→ **Exercise directions**
Could the data below be printed out exactly, with the pictures left out?

→ **Given information**
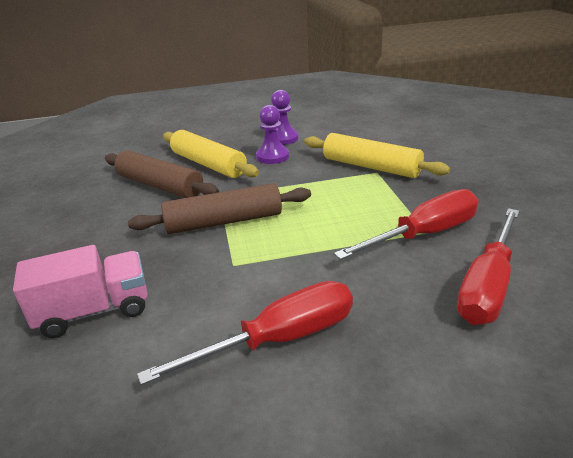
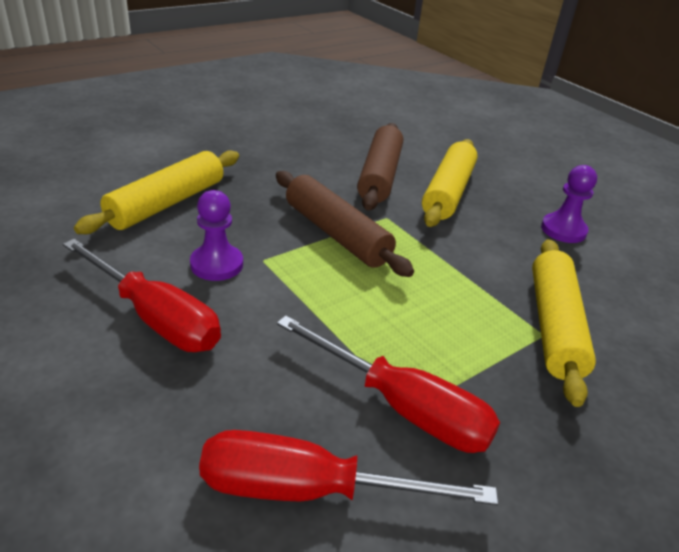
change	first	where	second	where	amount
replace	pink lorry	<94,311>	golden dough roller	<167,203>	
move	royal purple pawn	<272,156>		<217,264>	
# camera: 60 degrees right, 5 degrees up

→ **Solution below**
change	first	where	second	where	amount
replace	pink lorry	<94,311>	golden dough roller	<167,203>	
move	royal purple pawn	<272,156>		<217,264>	
# camera: 60 degrees right, 5 degrees up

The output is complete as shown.